# EXERCISE DIRECTIONS
Nothing but the lines below between the line holding "U111: NOT 74LS04" and the line holding "R6: 100k (+9V, SDA) -> 47k (+9V, SDA)", inclusive, should appear in the answer, each set down exactly.
[Opening DATA EXTRACT section]
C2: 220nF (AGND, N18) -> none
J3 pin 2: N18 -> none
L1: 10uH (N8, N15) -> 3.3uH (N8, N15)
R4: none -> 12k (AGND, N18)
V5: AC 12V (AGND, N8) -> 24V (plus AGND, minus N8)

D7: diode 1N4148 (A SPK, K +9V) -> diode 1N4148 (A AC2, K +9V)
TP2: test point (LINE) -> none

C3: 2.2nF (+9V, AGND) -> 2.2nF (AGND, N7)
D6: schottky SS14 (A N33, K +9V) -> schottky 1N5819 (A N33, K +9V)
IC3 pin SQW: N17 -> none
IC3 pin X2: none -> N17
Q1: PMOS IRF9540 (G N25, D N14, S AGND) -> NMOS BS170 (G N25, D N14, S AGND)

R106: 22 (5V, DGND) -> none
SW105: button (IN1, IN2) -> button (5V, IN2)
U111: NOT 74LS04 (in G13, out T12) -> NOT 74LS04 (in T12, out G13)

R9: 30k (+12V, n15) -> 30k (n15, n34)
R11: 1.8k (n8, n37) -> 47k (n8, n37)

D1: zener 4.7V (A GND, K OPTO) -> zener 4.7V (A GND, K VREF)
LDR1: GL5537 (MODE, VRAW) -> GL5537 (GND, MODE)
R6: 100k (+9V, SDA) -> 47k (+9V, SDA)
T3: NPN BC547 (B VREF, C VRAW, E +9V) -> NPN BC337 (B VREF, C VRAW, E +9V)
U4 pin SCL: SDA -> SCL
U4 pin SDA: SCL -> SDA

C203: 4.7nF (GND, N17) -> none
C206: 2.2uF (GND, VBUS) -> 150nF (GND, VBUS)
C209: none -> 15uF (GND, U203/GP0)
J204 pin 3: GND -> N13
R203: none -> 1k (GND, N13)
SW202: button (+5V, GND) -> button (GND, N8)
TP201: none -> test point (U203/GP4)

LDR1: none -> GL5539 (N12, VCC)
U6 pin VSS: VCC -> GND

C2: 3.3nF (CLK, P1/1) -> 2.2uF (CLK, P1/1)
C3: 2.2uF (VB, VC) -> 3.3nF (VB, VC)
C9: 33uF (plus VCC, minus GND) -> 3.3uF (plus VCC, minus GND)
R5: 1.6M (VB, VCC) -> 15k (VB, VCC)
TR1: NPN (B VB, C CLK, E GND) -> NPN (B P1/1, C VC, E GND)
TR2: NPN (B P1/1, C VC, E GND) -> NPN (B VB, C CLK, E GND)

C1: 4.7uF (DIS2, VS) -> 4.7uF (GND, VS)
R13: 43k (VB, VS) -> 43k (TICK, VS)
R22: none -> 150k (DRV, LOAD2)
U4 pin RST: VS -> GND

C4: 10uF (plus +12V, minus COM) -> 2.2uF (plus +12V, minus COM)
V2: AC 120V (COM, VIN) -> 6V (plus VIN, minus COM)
[Closing DATA EXTRACT section]
# EXERCISE RESULT
U111: NOT 74LS04 (in G13, out T12) -> NOT 74LS04 (in T12, out G13)

R9: 30k (+12V, n15) -> 30k (n15, n34)
R11: 1.8k (n8, n37) -> 47k (n8, n37)

D1: zener 4.7V (A GND, K OPTO) -> zener 4.7V (A GND, K VREF)
LDR1: GL5537 (MODE, VRAW) -> GL5537 (GND, MODE)
R6: 100k (+9V, SDA) -> 47k (+9V, SDA)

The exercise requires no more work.